[WHAT IS NEEDED] Reproduce, unaltered, the line with "(969, 245) = (472, 362): turquoise" along with every line that follows it in the records, up to the last.

[DATASET ENTRIES]

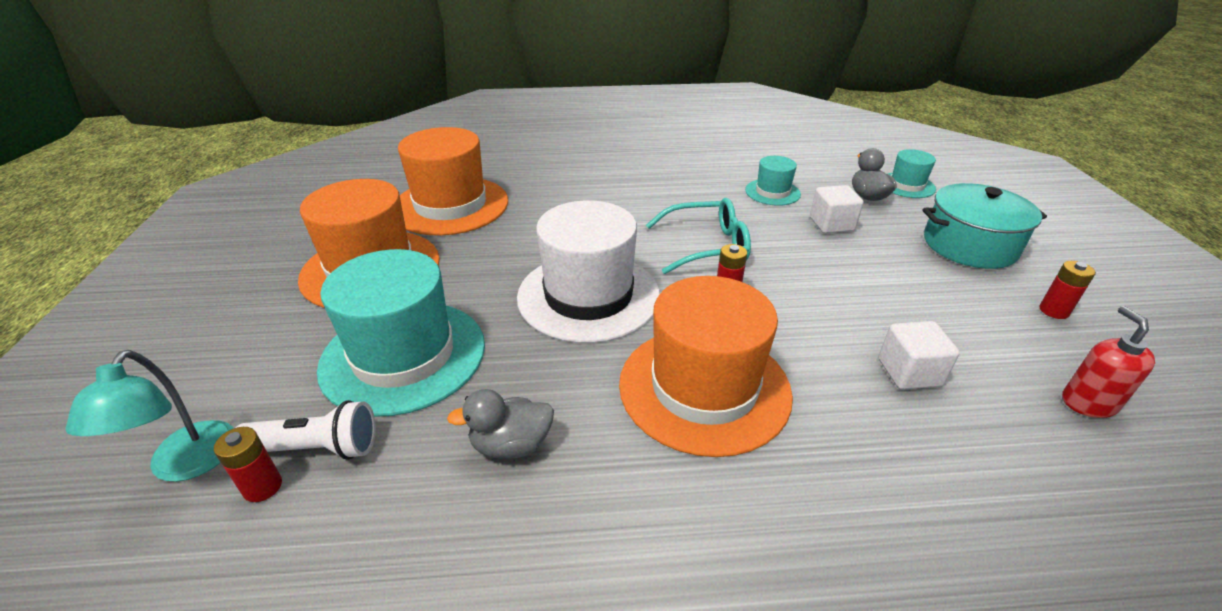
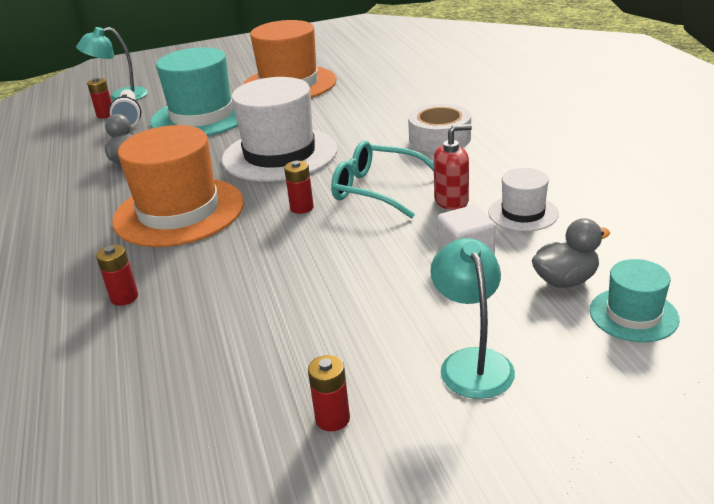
camera: 80 degrees right, 5 degrees down
(450, 205) = (387, 83): orange hat -> none
(617, 201) = (440, 138): none -> white tape
(706, 246) = (377, 189): turquoise glasses -> turquoise glasses turned 135 degrees clockwise
(772, 192) = (523, 213): turquoise hat -> white hat
(903, 439) = (124, 297): none -> red battery
(909, 372) = (204, 303): white cube -> none
(969, 245) = (472, 362): turquoise pot -> turquoise lamp
(1088, 403) = (167, 414): red soap dispenser -> red soap dispenser (451, 201)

[OUTPUT BELOW]
(969, 245) = (472, 362): turquoise pot -> turquoise lamp
(1088, 403) = (167, 414): red soap dispenser -> red soap dispenser (451, 201)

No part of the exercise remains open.